— Information —

⟨

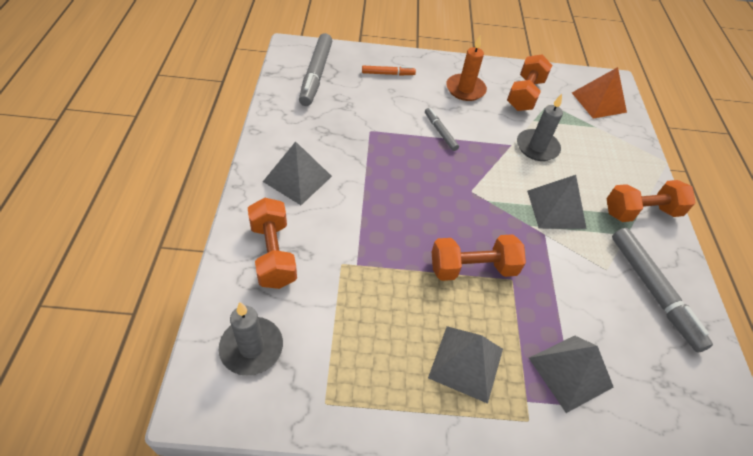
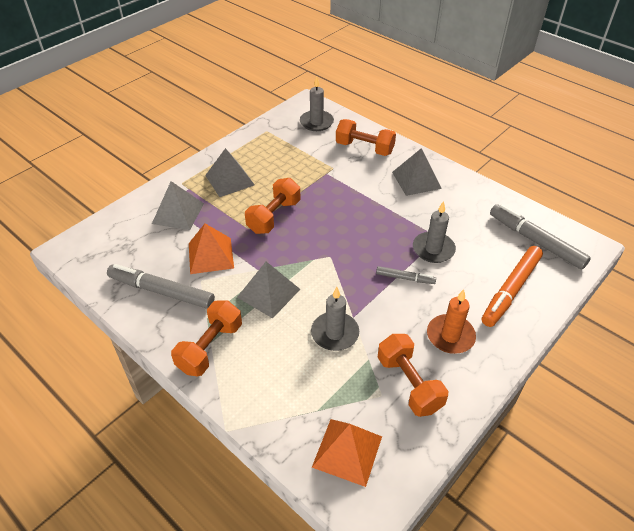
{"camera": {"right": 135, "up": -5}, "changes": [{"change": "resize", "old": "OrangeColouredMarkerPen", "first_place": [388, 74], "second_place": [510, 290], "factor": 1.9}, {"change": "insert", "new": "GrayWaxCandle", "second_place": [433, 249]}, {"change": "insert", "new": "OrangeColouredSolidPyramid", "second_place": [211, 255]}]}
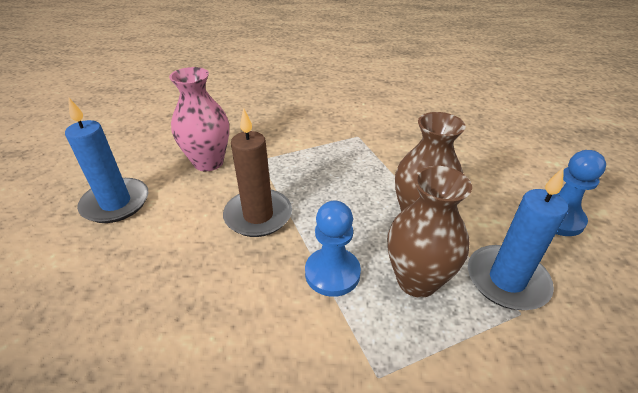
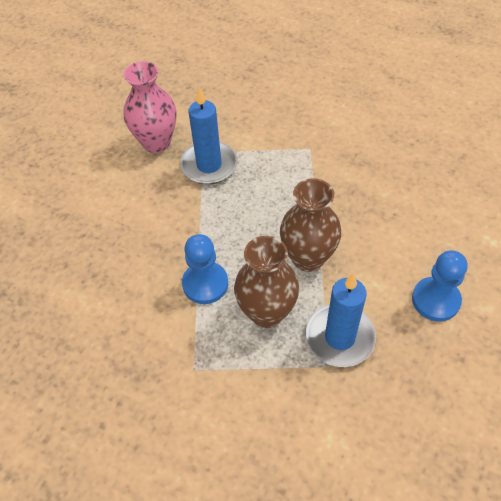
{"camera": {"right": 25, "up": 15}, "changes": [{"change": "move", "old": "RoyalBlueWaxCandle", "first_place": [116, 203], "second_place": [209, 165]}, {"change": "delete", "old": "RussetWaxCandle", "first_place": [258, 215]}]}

⟩
⟨

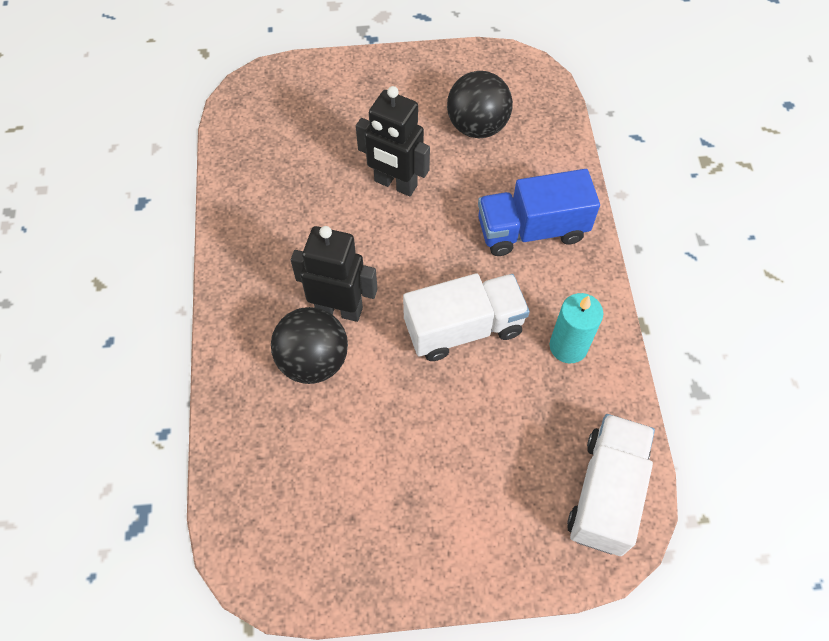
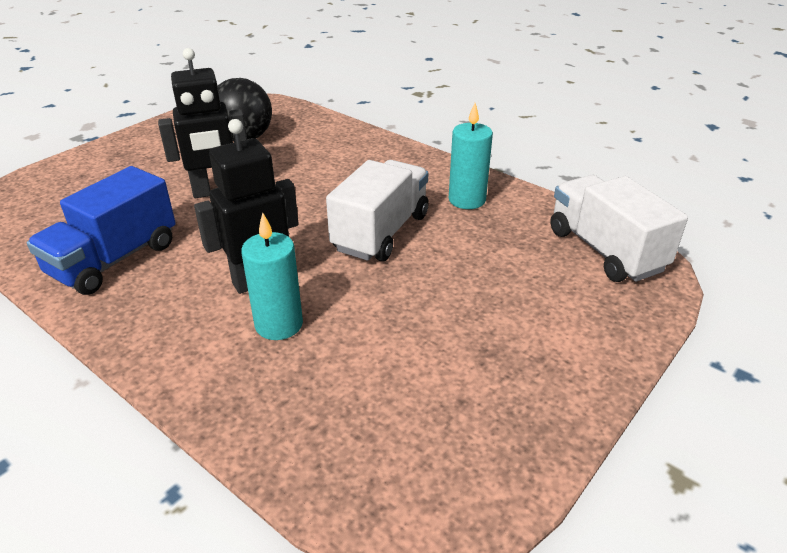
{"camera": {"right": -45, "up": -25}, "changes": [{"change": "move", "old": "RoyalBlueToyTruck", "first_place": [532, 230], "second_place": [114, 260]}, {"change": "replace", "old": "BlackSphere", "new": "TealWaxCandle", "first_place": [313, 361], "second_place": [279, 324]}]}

⟩
⟨

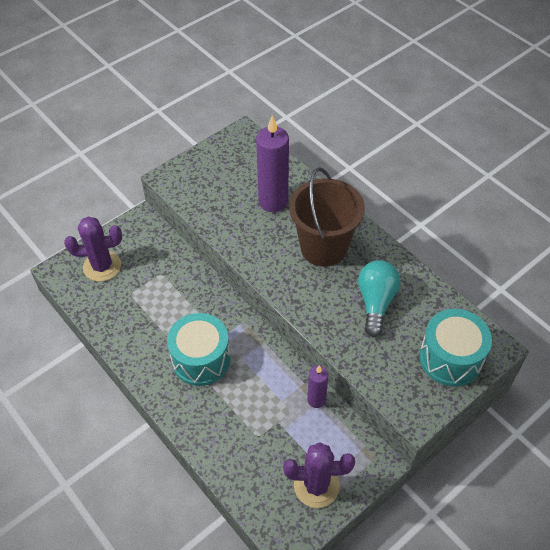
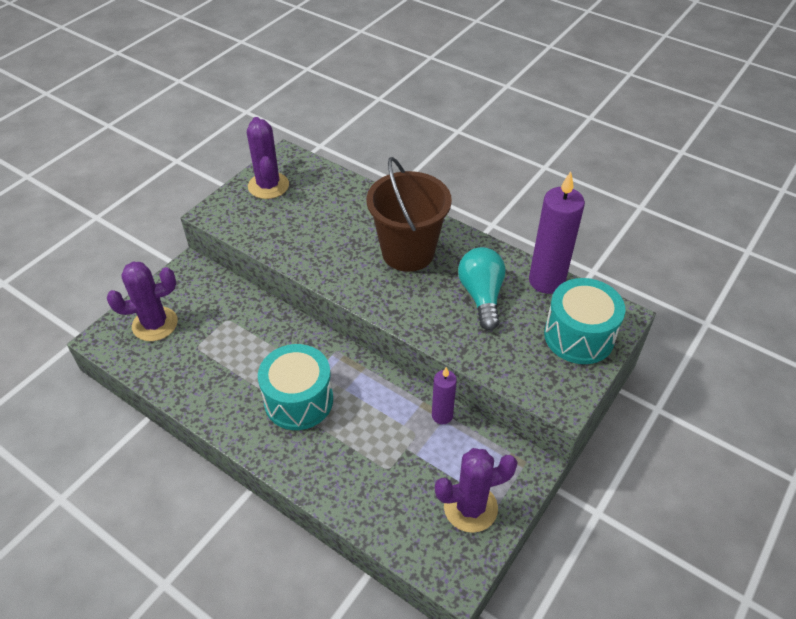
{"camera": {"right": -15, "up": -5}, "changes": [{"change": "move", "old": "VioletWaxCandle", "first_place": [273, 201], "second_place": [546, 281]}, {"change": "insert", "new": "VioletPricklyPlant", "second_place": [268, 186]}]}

⟩

— Required work —
Identify the lines of the data that contain the word "move". Copy each of them.

— Response to the exercise —
{"camera": {"right": 25, "up": 15}, "changes": [{"change": "move", "old": "RoyalBlueWaxCandle", "first_place": [116, 203], "second_place": [209, 165]}, {"change": "delete", "old": "RussetWaxCandle", "first_place": [258, 215]}]}
{"camera": {"right": -45, "up": -25}, "changes": [{"change": "move", "old": "RoyalBlueToyTruck", "first_place": [532, 230], "second_place": [114, 260]}, {"change": "replace", "old": "BlackSphere", "new": "TealWaxCandle", "first_place": [313, 361], "second_place": [279, 324]}]}
{"camera": {"right": -15, "up": -5}, "changes": [{"change": "move", "old": "VioletWaxCandle", "first_place": [273, 201], "second_place": [546, 281]}, {"change": "insert", "new": "VioletPricklyPlant", "second_place": [268, 186]}]}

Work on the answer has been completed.